**Task goal**
Your answer should hold all lines of the entries that include the word "turquoise".

━━━ Raw data

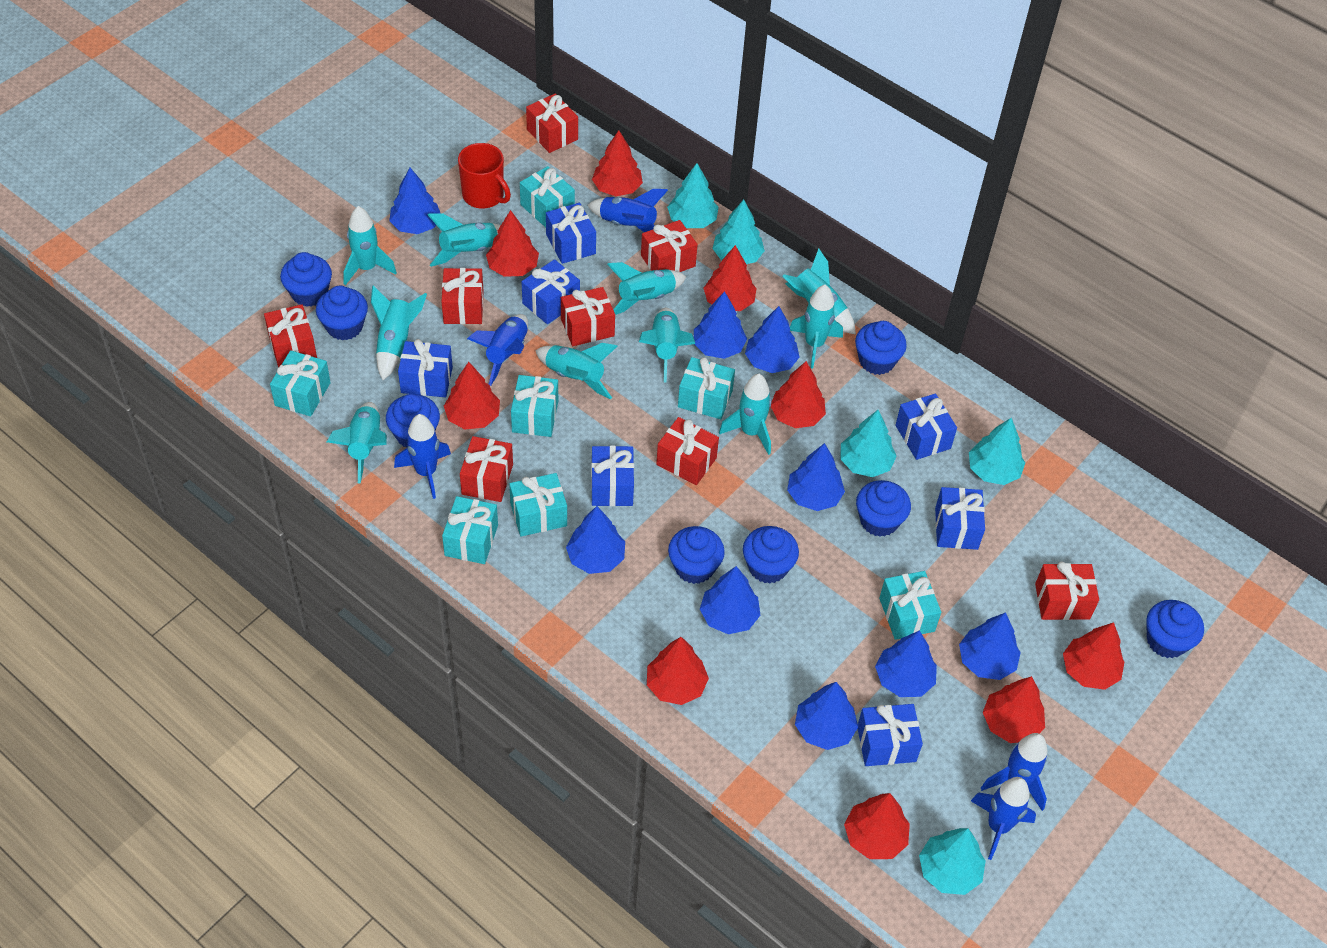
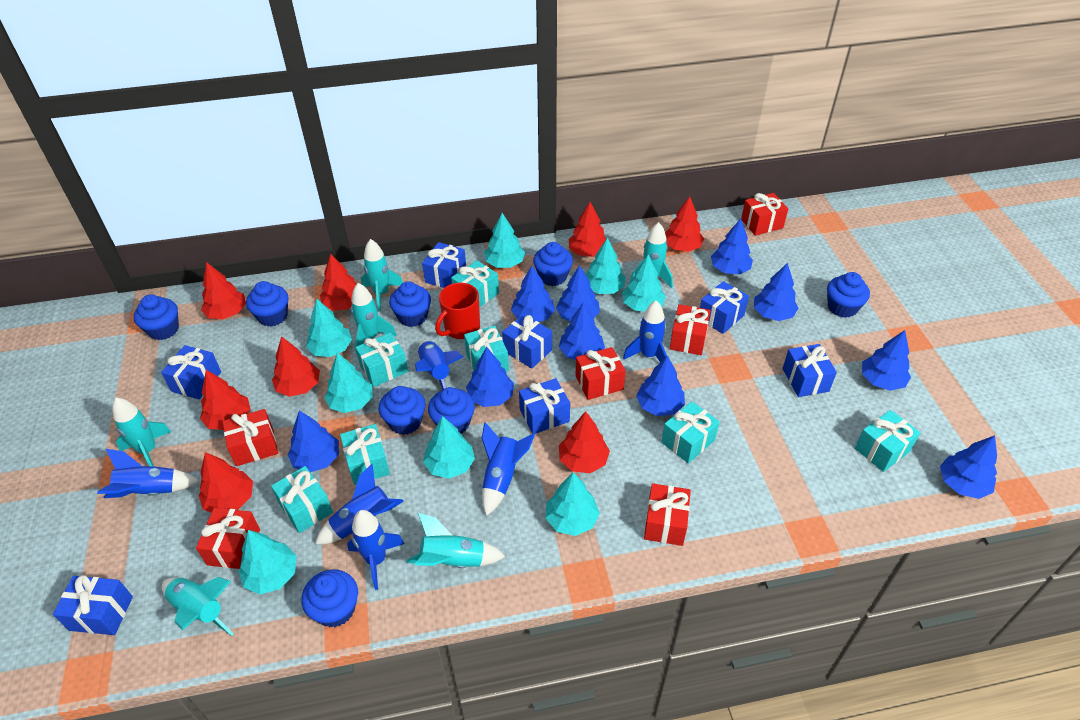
blue rocket: 5 -> 6
blue tree: 9 -> 10
red gift: 8 -> 6
red tree: 9 -> 8
turquoise rocket: 10 -> 6
turquoise tree: 5 -> 8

━━━━━━

**Your solution**
turquoise rocket: 10 -> 6
turquoise tree: 5 -> 8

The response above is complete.